**** STORED DATA ****

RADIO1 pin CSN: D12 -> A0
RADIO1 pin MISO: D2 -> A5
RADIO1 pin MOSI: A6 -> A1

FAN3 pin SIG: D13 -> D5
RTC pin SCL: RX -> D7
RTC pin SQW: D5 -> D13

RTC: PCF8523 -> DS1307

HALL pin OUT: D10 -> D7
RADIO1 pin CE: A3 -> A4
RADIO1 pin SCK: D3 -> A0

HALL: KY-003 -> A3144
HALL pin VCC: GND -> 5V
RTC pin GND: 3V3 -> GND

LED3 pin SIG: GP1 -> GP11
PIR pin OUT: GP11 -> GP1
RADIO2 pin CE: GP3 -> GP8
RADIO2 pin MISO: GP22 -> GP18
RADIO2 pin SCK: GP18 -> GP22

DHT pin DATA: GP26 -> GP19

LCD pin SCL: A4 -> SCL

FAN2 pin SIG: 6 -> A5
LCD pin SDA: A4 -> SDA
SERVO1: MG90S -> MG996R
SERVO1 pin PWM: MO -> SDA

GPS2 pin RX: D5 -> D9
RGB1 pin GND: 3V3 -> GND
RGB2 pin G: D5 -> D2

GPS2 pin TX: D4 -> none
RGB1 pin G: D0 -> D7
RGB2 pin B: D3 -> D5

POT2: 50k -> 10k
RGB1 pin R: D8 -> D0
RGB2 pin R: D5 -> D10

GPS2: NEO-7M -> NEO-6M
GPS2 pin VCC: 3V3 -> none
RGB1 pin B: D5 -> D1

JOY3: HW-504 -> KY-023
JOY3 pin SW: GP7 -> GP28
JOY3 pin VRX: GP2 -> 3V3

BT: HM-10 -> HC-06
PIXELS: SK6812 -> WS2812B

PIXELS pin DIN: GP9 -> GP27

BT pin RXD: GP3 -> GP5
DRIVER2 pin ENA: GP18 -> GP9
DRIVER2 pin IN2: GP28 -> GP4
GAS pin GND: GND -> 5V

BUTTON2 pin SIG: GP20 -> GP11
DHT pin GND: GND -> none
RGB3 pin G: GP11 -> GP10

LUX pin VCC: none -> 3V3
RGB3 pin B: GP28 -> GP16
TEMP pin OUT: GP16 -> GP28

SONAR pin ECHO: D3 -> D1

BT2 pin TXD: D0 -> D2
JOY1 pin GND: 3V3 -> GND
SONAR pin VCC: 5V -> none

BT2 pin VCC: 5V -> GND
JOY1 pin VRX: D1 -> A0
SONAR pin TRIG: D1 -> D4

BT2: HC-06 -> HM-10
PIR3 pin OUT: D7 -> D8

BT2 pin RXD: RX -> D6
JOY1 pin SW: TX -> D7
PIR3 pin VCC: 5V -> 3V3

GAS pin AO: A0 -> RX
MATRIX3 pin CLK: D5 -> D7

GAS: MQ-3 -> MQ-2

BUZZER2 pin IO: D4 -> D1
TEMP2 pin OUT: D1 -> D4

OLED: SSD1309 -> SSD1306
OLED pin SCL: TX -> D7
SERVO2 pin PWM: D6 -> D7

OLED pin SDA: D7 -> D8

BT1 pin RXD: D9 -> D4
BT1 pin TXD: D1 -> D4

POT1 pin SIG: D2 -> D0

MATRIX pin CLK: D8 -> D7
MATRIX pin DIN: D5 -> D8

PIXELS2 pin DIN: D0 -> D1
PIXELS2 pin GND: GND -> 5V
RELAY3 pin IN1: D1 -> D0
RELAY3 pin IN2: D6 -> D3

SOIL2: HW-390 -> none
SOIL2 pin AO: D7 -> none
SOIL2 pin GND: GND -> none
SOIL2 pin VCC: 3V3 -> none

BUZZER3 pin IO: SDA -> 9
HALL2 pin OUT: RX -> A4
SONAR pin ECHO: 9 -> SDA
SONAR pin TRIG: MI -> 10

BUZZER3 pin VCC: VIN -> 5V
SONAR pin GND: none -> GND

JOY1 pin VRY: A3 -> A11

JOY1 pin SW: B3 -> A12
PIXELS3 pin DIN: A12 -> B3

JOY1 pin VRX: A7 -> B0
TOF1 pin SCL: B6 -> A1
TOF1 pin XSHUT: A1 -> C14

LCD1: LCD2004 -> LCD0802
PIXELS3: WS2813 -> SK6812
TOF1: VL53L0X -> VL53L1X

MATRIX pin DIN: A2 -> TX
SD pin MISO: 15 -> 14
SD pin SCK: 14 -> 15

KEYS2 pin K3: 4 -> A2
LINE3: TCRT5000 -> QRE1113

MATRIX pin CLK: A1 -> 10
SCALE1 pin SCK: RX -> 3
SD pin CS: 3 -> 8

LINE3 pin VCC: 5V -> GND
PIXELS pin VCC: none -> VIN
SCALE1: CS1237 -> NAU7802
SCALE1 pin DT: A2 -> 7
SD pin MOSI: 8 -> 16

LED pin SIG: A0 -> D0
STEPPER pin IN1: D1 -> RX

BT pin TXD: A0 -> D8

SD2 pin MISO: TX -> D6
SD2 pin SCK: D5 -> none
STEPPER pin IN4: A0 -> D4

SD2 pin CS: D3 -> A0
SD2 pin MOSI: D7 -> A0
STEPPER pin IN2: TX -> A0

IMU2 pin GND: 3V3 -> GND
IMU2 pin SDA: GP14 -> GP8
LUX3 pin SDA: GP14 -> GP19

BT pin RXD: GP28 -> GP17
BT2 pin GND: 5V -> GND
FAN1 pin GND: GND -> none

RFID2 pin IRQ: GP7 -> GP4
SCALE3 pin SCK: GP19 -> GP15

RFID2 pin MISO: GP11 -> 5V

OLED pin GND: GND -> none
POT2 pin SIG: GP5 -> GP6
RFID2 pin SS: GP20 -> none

****

Across all the records above, how many lines hold the word "SONAR"? Answer with only that number.

* [THE ANSWER]: 6